((
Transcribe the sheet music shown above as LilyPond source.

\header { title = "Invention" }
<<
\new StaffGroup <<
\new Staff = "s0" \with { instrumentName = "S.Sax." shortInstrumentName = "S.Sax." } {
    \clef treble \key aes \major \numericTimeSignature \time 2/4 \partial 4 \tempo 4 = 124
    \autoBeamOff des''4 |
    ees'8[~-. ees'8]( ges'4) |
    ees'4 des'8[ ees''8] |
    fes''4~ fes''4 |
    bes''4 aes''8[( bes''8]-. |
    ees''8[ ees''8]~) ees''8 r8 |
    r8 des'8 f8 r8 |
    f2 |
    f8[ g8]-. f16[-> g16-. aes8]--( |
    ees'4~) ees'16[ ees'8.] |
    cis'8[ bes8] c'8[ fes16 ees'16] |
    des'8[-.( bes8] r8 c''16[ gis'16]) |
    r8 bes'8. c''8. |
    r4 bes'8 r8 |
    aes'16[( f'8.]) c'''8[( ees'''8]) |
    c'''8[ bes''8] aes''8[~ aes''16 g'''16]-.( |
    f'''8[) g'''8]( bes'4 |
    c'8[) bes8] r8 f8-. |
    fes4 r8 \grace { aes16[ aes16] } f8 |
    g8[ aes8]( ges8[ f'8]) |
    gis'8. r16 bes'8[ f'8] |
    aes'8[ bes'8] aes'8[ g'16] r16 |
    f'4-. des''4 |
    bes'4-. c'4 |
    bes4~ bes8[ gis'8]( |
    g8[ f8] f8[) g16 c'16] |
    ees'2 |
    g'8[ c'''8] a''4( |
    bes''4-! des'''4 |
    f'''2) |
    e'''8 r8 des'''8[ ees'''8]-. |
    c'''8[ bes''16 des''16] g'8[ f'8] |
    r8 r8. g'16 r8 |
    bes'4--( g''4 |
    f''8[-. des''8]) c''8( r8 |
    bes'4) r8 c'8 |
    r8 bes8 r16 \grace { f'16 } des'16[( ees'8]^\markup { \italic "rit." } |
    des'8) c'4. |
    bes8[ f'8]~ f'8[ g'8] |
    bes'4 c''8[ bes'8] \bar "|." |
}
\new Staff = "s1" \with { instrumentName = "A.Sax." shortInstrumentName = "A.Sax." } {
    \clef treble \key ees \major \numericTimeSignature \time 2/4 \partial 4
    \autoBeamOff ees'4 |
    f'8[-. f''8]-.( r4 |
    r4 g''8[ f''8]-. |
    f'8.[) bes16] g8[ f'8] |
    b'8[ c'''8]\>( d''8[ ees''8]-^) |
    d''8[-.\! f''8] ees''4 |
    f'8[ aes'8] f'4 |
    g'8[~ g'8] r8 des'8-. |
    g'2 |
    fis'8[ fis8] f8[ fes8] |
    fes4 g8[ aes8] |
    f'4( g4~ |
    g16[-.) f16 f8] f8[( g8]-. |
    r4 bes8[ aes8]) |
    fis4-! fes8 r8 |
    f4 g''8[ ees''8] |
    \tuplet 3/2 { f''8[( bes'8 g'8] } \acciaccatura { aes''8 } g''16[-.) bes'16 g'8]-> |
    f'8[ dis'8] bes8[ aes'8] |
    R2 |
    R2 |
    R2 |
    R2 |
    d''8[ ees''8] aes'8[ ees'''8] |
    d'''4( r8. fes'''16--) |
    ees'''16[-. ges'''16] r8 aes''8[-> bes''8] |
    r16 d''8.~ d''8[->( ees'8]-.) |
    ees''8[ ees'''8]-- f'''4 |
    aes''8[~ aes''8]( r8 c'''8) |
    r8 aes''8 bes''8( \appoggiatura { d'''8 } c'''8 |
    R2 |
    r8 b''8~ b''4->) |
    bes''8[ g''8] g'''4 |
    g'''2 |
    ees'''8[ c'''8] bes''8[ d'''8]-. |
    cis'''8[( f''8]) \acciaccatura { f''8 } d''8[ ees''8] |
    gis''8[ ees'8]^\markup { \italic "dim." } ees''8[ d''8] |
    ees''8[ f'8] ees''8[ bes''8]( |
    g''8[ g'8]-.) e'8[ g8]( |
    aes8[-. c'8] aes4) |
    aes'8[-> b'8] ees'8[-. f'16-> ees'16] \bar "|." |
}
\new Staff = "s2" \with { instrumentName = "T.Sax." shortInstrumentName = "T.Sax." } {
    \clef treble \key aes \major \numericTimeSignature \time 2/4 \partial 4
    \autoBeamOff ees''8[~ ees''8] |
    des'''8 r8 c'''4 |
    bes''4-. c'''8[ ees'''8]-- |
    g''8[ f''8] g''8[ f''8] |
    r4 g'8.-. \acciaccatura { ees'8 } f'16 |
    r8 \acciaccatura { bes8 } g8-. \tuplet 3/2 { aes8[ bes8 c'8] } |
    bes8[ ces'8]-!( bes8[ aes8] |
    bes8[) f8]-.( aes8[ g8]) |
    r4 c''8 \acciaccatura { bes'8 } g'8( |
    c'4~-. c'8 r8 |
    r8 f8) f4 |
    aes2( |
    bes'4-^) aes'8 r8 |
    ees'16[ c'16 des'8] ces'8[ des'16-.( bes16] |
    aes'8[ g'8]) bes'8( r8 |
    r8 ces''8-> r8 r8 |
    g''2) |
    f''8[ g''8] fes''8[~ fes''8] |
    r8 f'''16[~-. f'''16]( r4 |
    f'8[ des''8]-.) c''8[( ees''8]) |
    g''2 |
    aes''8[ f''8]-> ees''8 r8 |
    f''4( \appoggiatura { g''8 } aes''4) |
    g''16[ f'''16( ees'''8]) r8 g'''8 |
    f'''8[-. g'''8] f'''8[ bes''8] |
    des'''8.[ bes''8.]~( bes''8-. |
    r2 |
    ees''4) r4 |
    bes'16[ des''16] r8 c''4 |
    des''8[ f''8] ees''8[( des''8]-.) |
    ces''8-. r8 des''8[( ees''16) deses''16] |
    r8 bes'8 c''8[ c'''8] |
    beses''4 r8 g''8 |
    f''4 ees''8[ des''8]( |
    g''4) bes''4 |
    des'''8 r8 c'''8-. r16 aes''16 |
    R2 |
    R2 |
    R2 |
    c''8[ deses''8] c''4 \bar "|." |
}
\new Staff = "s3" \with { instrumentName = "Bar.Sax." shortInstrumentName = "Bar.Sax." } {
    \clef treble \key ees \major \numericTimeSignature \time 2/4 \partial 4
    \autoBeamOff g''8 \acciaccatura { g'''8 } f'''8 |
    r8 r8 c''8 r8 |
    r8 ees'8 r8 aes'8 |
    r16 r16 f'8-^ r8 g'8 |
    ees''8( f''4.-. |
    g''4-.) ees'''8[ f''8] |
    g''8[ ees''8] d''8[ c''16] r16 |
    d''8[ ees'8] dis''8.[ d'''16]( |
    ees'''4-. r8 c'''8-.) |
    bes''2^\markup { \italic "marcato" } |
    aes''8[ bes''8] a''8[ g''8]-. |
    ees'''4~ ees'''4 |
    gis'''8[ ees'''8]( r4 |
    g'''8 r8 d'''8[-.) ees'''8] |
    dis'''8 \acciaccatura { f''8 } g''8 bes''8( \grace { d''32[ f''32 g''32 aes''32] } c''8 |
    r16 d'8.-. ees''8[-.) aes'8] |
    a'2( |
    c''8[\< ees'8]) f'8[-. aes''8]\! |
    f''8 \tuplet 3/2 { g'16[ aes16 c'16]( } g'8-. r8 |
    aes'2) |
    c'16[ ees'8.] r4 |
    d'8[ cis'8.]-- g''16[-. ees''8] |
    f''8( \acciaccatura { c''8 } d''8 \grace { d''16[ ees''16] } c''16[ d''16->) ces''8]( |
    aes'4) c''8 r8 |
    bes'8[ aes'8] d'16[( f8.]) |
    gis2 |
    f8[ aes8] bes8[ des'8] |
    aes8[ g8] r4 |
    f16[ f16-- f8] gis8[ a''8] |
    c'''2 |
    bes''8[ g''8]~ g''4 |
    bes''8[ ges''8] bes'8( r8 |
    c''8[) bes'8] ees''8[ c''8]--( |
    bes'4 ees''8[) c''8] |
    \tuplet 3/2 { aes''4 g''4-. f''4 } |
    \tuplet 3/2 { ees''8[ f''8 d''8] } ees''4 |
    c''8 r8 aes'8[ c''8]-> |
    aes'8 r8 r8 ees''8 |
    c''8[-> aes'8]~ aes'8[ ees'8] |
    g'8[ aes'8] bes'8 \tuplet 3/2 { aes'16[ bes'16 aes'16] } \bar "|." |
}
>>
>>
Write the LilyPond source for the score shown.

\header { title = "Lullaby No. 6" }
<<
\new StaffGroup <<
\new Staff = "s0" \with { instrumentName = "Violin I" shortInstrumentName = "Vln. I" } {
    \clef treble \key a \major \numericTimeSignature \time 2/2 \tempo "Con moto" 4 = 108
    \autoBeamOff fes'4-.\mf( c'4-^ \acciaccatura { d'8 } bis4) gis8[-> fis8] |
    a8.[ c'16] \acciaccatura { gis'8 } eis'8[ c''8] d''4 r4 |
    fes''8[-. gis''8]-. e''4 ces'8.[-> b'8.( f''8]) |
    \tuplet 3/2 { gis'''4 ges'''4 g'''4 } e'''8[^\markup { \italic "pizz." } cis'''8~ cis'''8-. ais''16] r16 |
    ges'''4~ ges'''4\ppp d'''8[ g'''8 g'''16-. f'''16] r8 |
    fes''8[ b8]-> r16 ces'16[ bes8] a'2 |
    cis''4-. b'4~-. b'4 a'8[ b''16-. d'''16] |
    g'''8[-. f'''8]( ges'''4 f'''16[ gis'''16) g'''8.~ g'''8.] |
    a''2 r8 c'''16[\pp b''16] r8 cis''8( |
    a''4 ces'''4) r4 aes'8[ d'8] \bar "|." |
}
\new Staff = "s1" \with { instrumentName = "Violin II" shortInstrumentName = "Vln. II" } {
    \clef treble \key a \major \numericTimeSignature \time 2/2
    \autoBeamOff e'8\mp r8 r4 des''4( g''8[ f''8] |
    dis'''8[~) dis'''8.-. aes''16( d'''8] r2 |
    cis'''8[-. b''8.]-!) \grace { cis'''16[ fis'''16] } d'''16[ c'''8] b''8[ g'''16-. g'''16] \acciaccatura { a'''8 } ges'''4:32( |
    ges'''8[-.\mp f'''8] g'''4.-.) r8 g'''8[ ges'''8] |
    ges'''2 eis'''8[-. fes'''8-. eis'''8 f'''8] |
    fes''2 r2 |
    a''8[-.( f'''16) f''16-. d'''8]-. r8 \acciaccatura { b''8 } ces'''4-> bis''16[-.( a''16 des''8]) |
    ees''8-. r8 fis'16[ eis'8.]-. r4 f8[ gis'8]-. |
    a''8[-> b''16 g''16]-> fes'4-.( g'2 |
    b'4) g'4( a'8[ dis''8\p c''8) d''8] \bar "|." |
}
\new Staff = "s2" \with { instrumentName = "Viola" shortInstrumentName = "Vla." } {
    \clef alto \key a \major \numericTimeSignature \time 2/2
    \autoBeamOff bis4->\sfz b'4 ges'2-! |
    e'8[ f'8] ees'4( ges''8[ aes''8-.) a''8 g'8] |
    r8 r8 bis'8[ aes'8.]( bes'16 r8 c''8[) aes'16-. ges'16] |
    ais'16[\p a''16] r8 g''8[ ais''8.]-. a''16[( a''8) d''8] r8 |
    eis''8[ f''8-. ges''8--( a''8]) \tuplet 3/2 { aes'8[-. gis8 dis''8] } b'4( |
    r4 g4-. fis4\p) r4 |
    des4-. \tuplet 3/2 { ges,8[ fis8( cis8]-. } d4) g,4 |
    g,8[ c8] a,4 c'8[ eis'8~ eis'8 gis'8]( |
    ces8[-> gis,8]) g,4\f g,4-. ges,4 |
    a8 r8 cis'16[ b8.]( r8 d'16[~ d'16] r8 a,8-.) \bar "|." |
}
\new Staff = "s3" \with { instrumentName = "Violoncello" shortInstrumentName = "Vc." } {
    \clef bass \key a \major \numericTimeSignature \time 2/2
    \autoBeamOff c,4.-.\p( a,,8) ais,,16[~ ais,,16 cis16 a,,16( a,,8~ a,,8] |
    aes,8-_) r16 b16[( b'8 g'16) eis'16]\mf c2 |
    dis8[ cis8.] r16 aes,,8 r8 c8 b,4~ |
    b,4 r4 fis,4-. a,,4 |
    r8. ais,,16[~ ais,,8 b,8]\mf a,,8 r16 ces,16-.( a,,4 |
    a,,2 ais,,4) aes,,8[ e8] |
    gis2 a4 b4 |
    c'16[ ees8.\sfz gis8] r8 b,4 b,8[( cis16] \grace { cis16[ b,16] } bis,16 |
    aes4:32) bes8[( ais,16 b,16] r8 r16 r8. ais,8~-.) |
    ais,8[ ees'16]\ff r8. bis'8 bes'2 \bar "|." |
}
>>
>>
))
Prompt:
Please gather every line in the records above that contains the string "tempo", and copy each one.

Exercise output:
    \clef treble \key aes \major \numericTimeSignature \time 2/4 \partial 4 \tempo 4 = 124
    \clef treble \key a \major \numericTimeSignature \time 2/2 \tempo "Con moto" 4 = 108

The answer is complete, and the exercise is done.